When the string "nivimadix" is part of a line in the data below, report the whole line.
-- Opening Marker --
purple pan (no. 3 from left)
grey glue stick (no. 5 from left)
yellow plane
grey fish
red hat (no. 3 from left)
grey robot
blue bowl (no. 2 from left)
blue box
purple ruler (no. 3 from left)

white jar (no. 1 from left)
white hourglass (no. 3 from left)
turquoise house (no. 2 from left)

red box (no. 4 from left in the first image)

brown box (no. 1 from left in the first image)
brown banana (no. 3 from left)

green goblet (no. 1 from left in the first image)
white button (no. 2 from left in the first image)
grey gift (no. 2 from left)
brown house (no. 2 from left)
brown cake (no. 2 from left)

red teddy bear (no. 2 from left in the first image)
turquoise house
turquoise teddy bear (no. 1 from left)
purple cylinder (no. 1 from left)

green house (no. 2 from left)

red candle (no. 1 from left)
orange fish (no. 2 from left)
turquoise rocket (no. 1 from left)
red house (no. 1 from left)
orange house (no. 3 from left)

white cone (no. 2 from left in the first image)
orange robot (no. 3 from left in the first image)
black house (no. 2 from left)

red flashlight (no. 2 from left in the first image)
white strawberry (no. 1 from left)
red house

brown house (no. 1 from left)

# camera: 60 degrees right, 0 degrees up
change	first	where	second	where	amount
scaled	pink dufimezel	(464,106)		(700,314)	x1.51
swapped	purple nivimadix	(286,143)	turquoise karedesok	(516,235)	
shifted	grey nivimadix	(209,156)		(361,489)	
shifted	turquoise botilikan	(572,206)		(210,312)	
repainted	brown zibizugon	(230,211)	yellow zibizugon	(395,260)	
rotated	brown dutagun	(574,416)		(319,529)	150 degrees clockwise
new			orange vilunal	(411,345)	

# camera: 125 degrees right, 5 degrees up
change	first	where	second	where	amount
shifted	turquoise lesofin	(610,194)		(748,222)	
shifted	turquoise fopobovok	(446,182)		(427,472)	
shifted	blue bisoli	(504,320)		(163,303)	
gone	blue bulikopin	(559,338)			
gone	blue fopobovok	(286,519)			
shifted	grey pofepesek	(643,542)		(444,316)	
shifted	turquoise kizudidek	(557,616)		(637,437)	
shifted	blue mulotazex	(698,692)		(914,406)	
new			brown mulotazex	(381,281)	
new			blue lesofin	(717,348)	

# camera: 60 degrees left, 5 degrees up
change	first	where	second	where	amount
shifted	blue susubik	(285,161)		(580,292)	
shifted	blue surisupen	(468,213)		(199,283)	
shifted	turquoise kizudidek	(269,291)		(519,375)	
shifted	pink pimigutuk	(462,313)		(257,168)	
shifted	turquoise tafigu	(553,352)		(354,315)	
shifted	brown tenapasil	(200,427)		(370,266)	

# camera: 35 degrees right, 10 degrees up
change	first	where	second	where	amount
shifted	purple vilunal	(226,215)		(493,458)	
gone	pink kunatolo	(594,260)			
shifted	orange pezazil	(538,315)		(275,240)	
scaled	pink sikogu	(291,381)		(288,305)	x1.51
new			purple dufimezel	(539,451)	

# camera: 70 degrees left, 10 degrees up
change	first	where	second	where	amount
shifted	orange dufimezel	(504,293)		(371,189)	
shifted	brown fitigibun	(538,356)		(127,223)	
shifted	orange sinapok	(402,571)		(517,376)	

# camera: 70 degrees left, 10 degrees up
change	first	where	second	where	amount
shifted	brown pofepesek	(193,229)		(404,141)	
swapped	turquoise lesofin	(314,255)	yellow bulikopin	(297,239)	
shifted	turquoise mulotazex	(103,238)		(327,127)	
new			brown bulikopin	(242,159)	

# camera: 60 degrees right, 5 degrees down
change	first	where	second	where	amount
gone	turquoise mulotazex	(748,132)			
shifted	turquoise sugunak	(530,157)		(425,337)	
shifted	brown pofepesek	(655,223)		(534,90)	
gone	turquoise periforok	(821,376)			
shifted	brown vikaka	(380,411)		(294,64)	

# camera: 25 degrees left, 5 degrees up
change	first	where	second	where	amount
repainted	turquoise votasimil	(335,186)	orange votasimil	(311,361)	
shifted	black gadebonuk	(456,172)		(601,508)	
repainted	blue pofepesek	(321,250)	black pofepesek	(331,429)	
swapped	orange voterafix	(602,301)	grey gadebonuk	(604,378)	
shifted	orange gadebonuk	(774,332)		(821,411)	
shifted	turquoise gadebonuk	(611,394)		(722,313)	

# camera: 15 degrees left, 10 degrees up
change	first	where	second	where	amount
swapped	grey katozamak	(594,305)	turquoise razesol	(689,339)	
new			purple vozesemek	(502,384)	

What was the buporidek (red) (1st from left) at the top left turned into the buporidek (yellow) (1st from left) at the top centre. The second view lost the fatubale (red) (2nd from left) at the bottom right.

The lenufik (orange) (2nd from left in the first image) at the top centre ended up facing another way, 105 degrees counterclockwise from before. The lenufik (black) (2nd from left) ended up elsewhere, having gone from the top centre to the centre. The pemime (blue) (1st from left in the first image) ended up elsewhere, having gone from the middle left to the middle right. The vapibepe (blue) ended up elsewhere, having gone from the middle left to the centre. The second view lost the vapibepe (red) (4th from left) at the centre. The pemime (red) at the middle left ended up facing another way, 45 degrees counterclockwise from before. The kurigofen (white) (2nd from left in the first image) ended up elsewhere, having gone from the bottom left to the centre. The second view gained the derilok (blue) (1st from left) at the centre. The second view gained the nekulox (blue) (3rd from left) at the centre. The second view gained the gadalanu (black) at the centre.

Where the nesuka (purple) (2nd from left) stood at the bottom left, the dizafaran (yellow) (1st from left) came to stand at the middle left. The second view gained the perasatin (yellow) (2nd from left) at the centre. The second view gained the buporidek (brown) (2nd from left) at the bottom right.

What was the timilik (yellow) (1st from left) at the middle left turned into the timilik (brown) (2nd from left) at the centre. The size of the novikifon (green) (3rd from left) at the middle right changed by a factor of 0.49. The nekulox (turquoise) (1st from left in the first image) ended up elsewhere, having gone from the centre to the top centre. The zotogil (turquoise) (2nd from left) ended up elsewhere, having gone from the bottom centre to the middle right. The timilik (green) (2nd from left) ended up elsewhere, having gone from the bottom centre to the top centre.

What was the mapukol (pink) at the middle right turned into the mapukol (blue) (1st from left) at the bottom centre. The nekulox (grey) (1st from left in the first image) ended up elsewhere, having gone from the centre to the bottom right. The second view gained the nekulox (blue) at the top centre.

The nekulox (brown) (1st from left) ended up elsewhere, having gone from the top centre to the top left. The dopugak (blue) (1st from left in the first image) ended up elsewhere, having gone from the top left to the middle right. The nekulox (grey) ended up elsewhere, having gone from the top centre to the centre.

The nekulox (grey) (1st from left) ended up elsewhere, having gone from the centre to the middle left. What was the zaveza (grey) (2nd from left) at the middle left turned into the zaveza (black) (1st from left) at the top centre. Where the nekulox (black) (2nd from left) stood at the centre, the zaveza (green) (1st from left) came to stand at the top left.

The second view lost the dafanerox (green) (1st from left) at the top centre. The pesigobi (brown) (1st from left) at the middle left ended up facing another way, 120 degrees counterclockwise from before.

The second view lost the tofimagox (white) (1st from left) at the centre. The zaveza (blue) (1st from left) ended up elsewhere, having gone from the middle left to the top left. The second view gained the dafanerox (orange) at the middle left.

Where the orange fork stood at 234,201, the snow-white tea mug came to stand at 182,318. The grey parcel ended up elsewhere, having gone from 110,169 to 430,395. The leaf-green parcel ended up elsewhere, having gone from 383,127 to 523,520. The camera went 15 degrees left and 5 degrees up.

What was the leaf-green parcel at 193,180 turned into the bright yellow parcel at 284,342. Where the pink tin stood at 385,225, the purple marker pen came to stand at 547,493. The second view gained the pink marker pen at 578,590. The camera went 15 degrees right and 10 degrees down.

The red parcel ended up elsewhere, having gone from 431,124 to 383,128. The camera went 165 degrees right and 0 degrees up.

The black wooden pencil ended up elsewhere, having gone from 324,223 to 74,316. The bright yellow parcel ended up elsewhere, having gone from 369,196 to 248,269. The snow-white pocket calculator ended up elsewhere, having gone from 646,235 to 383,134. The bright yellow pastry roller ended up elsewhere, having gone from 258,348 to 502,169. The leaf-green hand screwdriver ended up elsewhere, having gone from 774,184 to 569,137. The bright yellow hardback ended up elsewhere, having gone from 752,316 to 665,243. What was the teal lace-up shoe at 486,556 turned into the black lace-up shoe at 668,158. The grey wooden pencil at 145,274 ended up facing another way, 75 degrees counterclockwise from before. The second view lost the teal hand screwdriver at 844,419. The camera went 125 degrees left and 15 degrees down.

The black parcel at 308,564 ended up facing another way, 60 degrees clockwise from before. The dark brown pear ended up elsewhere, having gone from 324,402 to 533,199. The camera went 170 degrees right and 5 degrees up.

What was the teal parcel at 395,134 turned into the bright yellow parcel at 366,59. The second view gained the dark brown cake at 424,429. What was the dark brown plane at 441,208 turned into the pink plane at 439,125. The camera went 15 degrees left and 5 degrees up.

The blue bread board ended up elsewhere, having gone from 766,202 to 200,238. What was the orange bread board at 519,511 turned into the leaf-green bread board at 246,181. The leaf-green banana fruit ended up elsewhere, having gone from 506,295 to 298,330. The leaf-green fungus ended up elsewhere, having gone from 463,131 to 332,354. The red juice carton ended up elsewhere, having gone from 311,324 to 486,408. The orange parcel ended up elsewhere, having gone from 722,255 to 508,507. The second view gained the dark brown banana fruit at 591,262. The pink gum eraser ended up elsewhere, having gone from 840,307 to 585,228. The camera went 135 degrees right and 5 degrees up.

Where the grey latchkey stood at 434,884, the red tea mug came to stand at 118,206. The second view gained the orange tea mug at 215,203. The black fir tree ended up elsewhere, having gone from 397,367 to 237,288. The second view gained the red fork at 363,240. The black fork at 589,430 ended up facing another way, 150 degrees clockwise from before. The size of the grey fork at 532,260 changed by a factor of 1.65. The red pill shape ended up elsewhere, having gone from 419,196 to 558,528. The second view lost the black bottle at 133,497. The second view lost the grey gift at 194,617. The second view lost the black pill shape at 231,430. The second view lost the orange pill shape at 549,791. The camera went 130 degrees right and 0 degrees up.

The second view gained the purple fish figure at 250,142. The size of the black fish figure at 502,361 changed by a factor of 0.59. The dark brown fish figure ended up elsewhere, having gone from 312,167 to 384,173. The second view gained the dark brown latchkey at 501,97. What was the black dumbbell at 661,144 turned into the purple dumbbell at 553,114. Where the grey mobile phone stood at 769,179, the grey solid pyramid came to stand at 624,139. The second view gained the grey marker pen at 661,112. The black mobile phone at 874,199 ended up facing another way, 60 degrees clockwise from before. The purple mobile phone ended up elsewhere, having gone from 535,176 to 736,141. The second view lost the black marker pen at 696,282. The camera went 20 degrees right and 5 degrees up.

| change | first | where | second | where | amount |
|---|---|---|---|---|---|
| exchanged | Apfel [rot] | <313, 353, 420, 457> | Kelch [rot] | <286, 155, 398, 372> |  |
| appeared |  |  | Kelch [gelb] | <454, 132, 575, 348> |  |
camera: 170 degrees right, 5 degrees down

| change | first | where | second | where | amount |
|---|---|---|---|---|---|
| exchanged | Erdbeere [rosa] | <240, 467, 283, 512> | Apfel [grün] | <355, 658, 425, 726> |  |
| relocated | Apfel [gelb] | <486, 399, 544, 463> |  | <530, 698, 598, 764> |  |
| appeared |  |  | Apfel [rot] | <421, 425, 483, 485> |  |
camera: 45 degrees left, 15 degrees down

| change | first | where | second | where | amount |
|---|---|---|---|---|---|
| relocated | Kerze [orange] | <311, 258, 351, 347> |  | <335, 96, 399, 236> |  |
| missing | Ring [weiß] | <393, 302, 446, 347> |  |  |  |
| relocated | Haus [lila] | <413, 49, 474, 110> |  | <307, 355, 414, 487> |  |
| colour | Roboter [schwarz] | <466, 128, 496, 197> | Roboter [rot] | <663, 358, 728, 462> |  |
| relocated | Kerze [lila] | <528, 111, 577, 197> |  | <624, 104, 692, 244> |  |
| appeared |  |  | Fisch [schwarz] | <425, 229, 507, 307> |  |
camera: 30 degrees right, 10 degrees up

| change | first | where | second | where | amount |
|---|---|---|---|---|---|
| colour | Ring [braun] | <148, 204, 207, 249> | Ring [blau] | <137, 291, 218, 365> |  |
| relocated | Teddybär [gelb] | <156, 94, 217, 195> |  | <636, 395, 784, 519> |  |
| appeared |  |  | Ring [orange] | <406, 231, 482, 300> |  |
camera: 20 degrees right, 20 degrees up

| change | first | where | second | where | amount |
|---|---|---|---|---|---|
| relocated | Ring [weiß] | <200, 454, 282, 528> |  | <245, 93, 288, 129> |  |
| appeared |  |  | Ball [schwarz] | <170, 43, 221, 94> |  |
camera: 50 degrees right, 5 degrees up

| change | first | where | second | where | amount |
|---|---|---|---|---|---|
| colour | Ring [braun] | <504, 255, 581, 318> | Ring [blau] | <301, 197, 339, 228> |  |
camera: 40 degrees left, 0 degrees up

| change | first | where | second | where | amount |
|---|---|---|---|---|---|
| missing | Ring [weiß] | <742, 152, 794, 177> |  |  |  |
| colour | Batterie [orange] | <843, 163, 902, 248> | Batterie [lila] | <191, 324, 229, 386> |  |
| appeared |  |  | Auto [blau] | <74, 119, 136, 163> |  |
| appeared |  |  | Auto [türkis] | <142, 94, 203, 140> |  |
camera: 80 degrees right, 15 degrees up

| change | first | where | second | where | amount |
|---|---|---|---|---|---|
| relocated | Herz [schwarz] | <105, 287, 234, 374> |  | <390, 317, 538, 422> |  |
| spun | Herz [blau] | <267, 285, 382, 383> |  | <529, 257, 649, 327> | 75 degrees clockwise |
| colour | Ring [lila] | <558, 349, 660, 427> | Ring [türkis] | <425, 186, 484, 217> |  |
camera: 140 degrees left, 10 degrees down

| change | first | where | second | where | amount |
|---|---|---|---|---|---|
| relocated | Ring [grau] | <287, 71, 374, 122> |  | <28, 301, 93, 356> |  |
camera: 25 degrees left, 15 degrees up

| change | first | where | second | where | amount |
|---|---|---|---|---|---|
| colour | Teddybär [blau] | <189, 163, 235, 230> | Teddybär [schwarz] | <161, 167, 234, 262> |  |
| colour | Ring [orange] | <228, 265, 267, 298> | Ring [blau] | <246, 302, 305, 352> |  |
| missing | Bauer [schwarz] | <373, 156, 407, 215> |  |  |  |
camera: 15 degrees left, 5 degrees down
-- Closing Marker --
_WRITTEN ANSWER_:
swapped	purple nivimadix	(286,143)	turquoise karedesok	(516,235)	
shifted	grey nivimadix	(209,156)		(361,489)	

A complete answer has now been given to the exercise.